> **DATA RECORDS**:
★ ★ ★ ★ ★ ★ ★

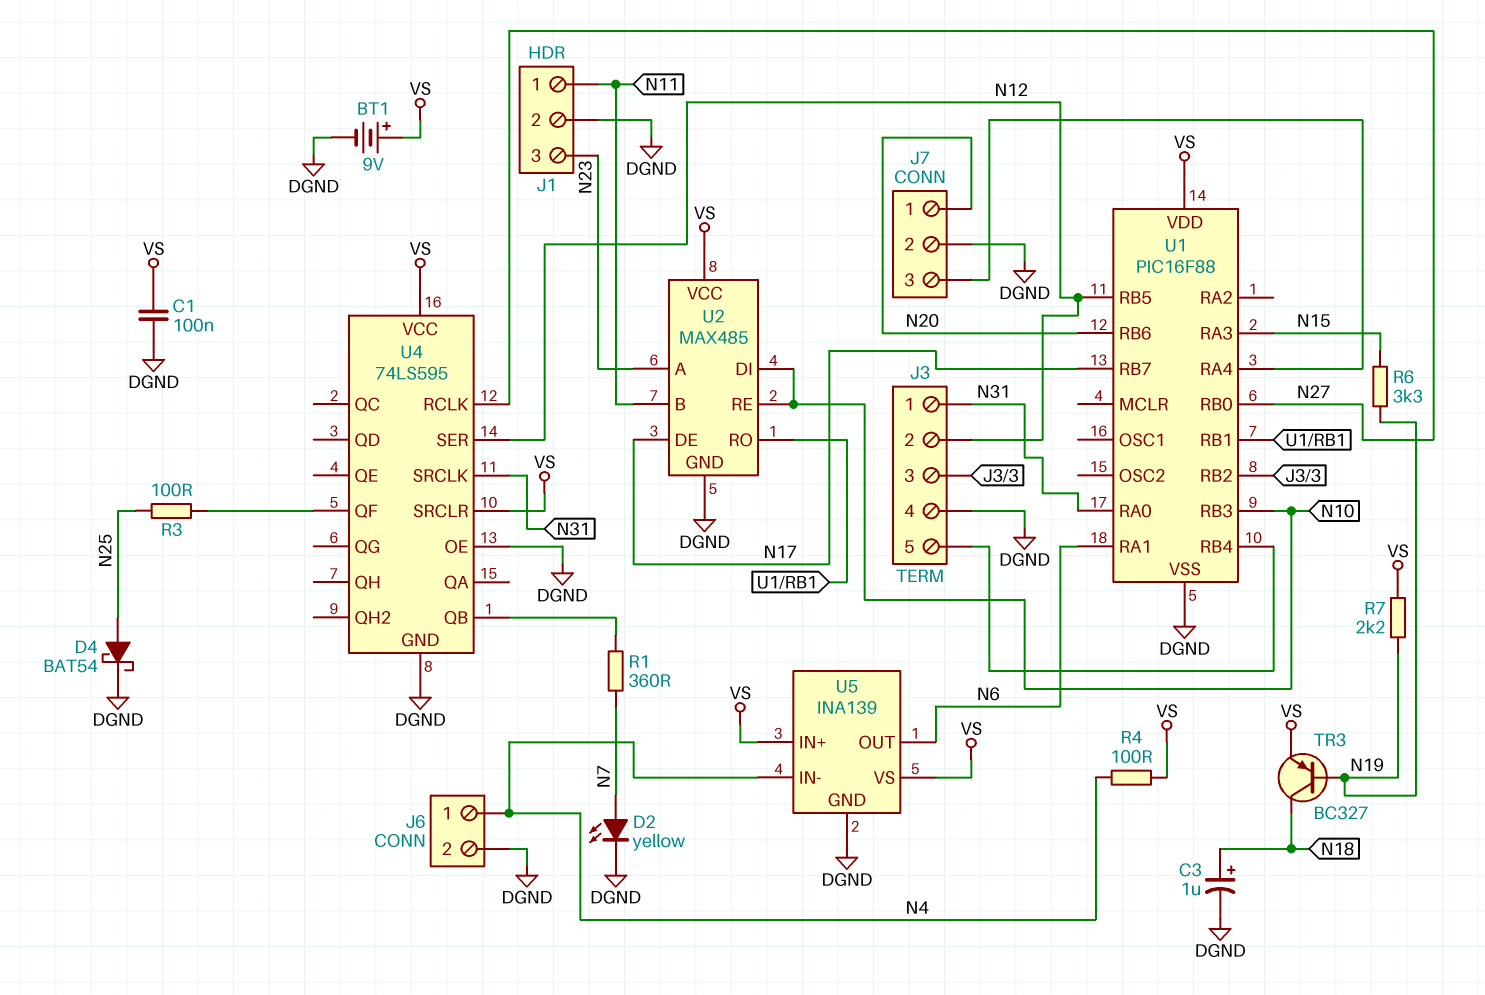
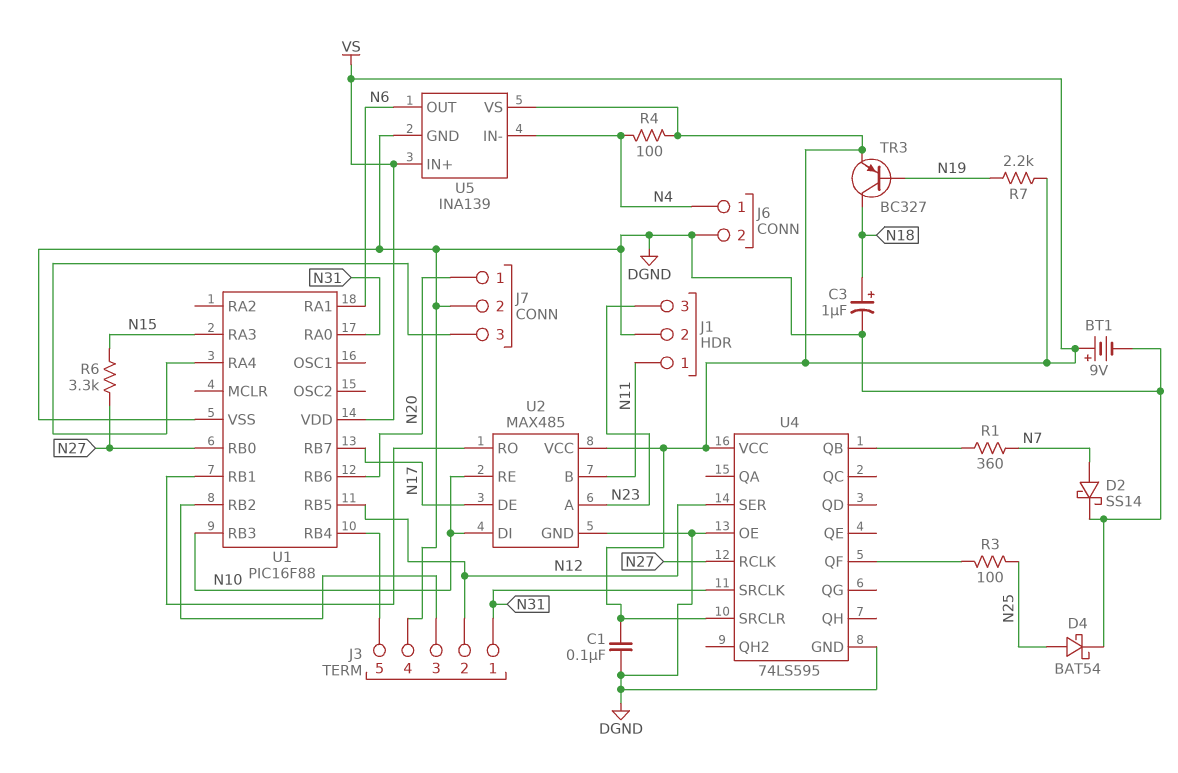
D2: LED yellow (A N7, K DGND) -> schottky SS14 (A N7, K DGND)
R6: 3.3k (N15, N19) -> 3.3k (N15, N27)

★ ★ ★ ★ ★ ★ ★

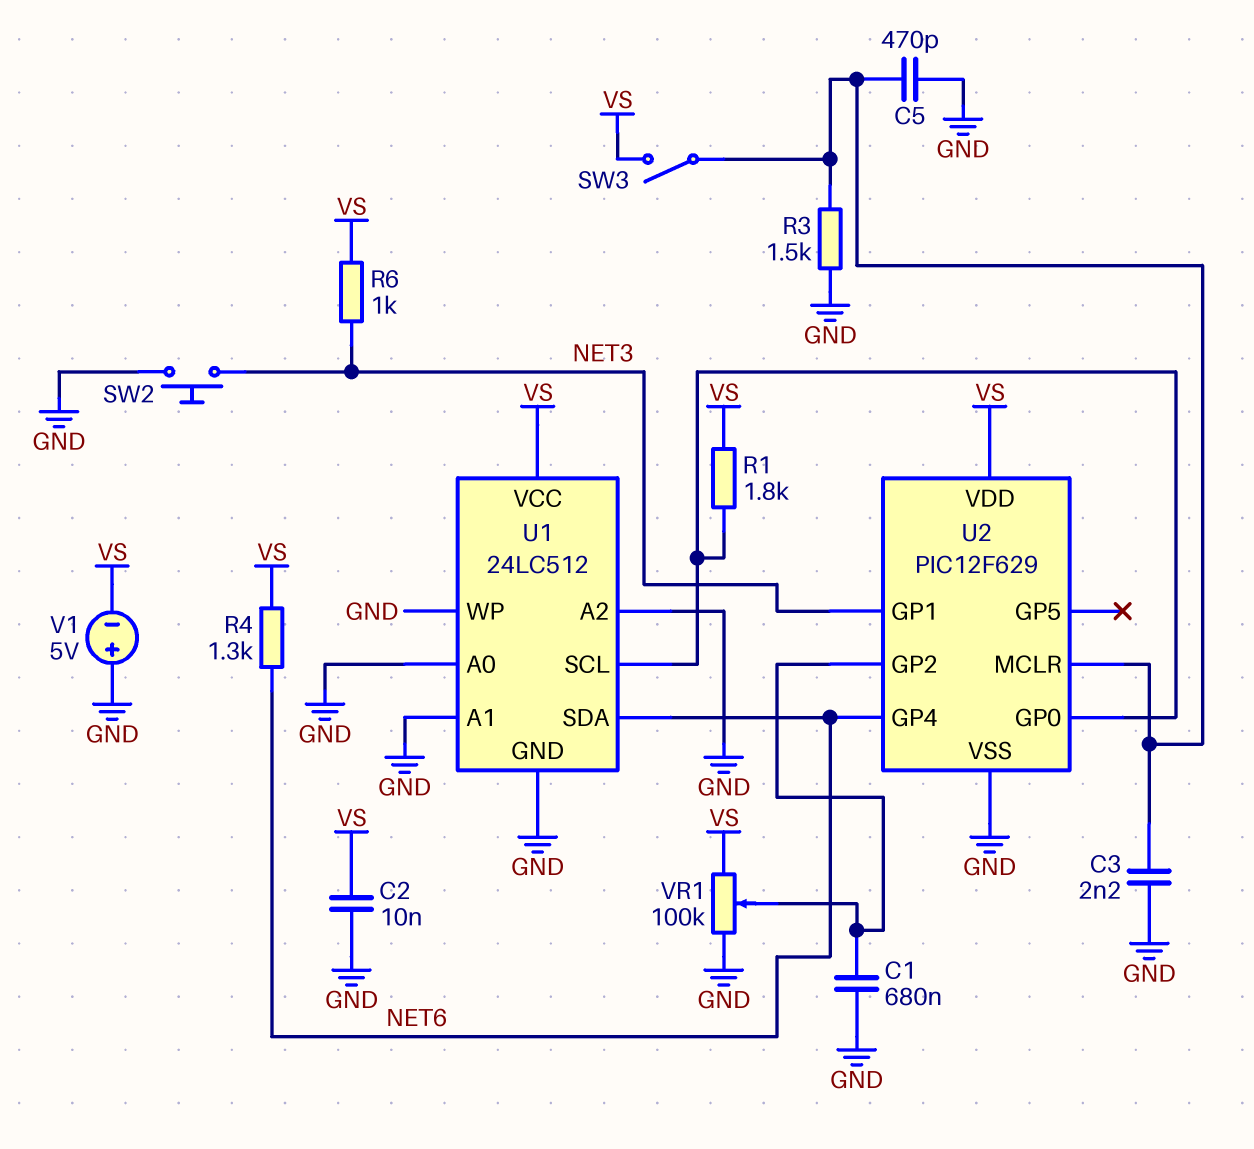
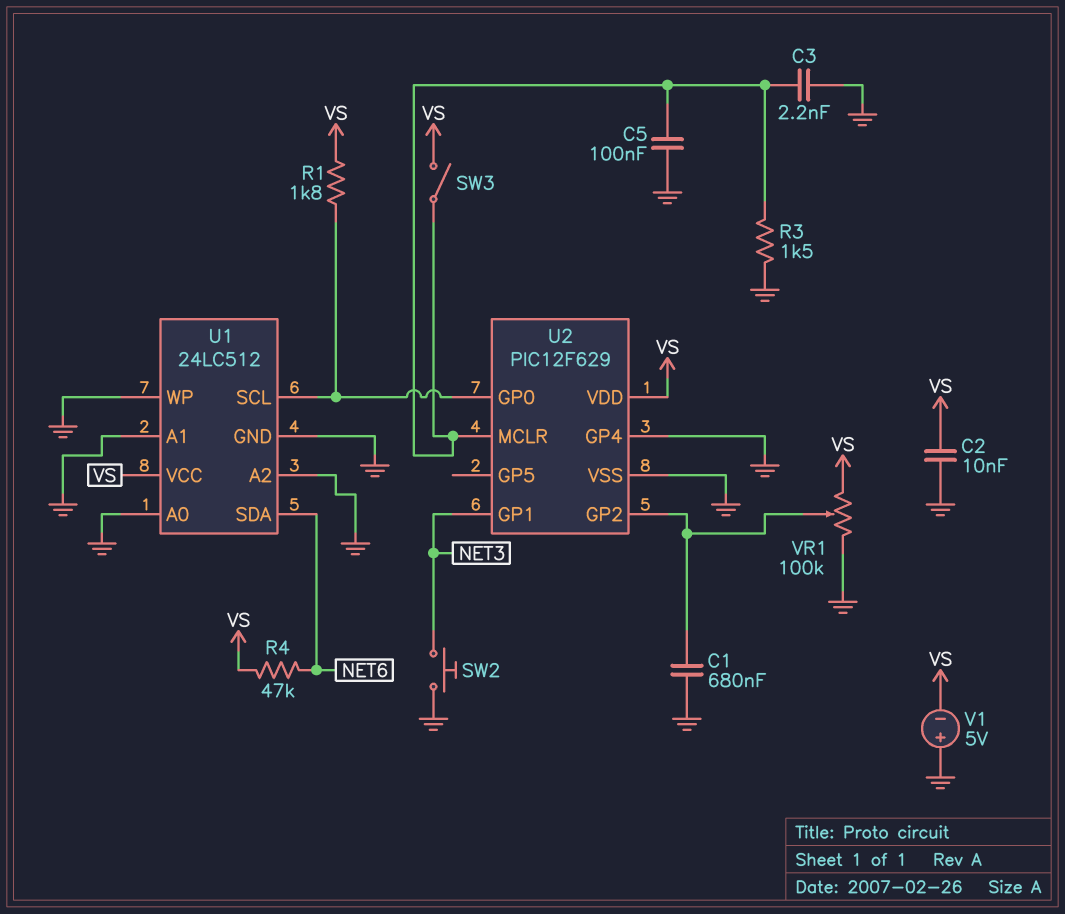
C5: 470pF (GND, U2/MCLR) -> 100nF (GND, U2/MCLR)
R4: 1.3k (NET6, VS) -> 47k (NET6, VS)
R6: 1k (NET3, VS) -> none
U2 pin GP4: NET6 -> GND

★ ★ ★ ★ ★ ★ ★

> **EXERCISE DIRECTIONS**:
From the records above, transcribe without alteration every line from the one with "C5: 470pF (GND, U2/MCLR)" to the one with "U2 pin GP4: NET6 -> GND", inclusive.

> **ANSWER BOX**:
C5: 470pF (GND, U2/MCLR) -> 100nF (GND, U2/MCLR)
R4: 1.3k (NET6, VS) -> 47k (NET6, VS)
R6: 1k (NET3, VS) -> none
U2 pin GP4: NET6 -> GND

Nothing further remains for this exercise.